WHAT IS BEING ASKED:
After locating the line that contains "R1: 1M (GND, X1) -> none", quote it and all lines after it through the end of the entries, and nothing more. Pictures stay out.

SUPPLIED DATA:

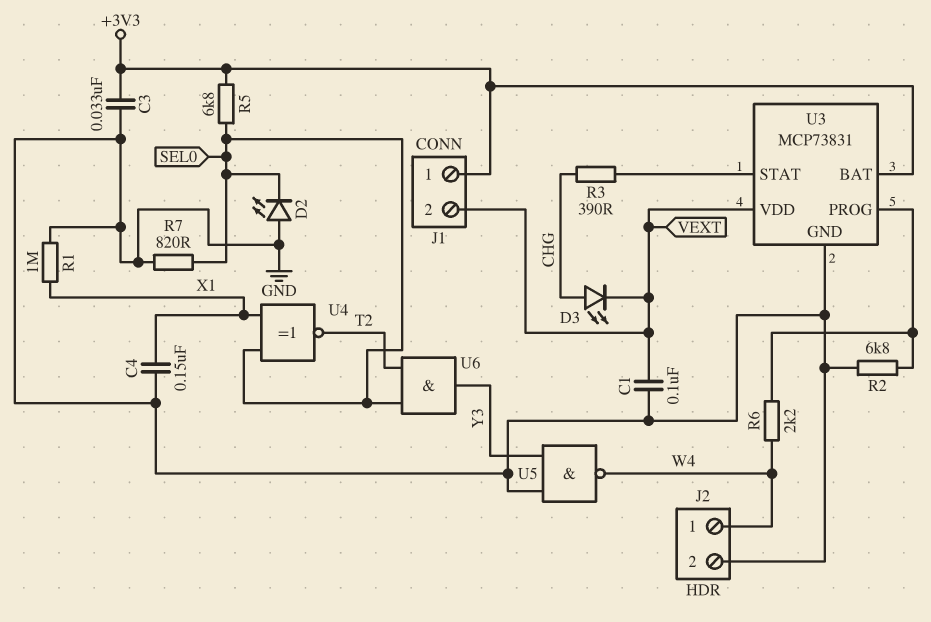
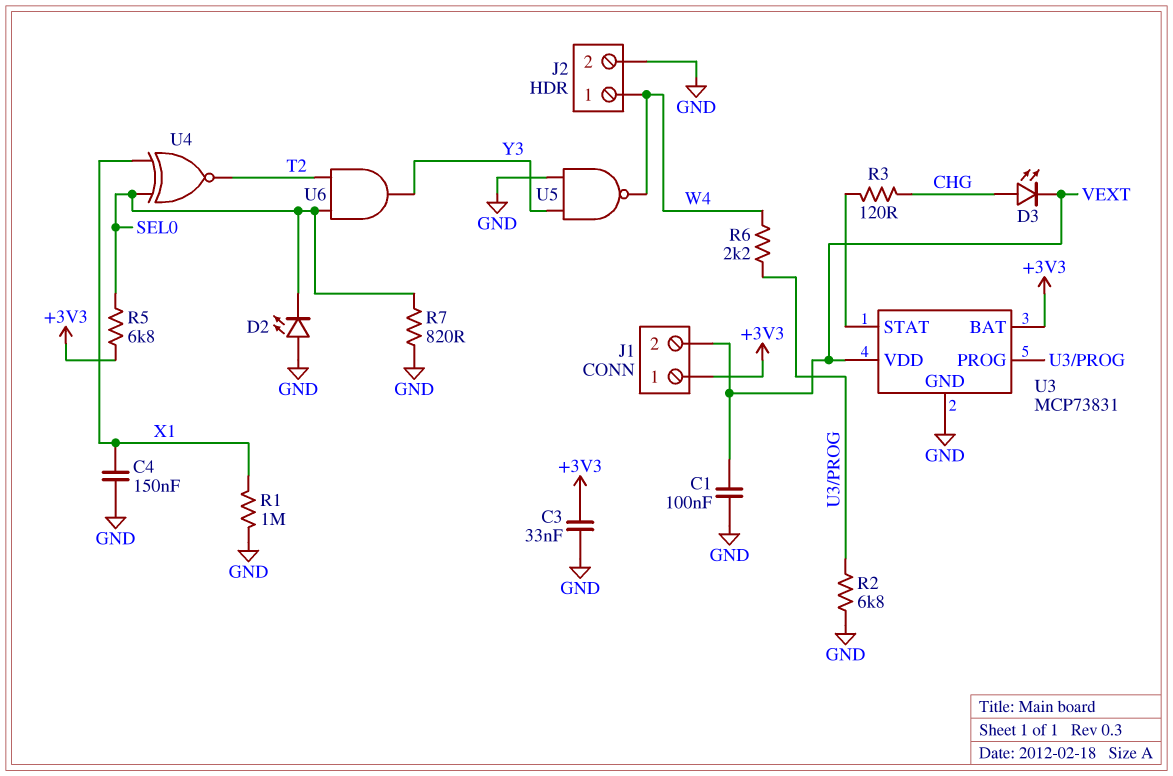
R3: 390 (CHG, U3/STAT) -> 120 (CHG, U3/STAT)

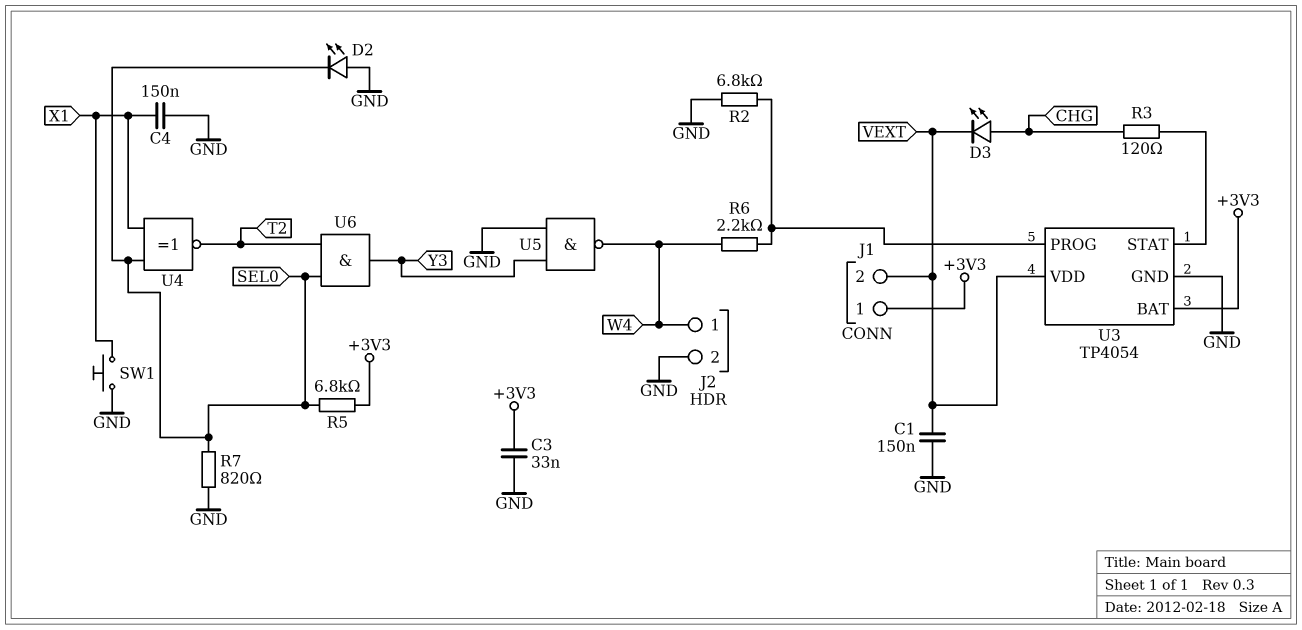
C1: 100nF (GND, VEXT) -> 150nF (GND, VEXT)
R1: 1M (GND, X1) -> none
SW1: none -> button (GND, X1)
U3: MCP73831 -> TP4054

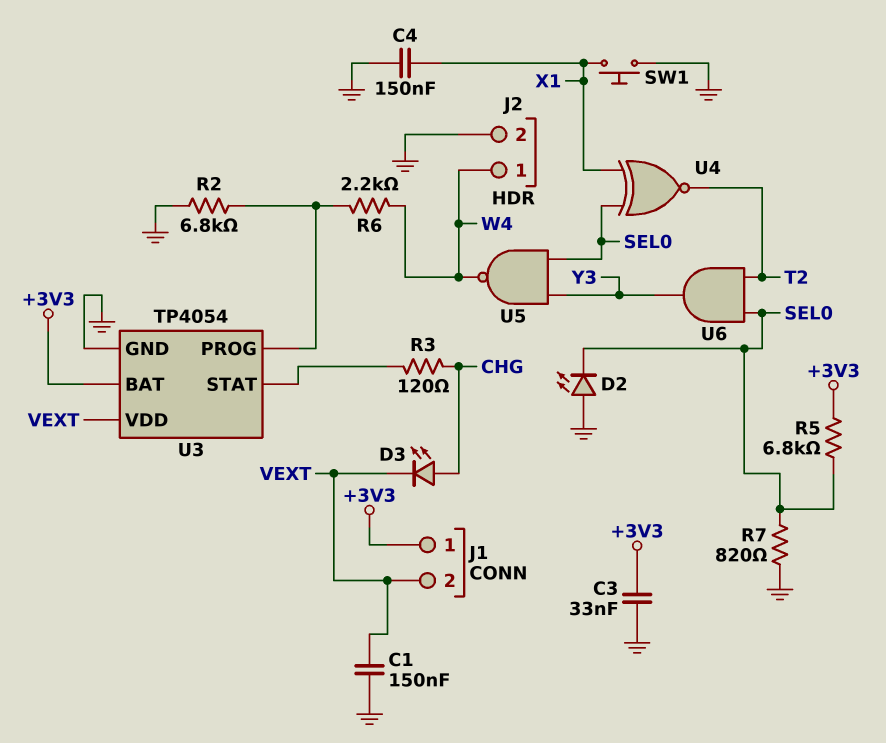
U5: NAND (in GND, in Y3, out W4) -> NAND (in SEL0, in Y3, out W4)

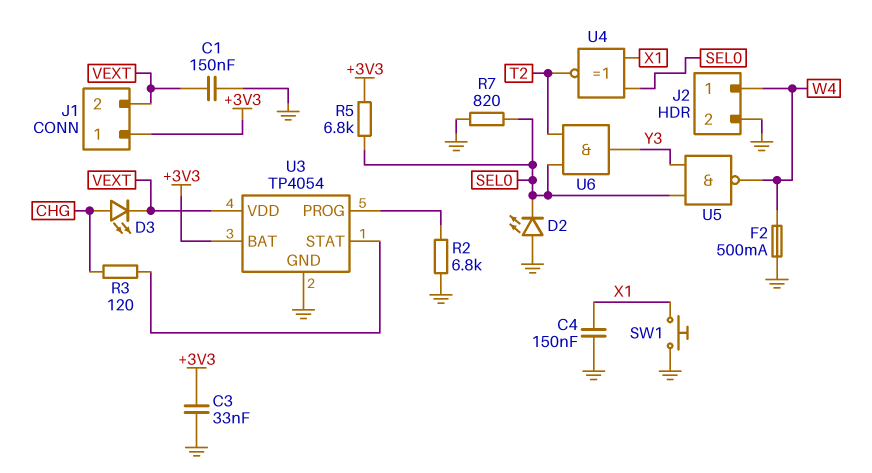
F2: none -> 500mA (GND, W4)
R6: 2.2k (U3/PROG, W4) -> none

RESPONSE TO THE TASK:
R1: 1M (GND, X1) -> none
SW1: none -> button (GND, X1)
U3: MCP73831 -> TP4054

U5: NAND (in GND, in Y3, out W4) -> NAND (in SEL0, in Y3, out W4)

F2: none -> 500mA (GND, W4)
R6: 2.2k (U3/PROG, W4) -> none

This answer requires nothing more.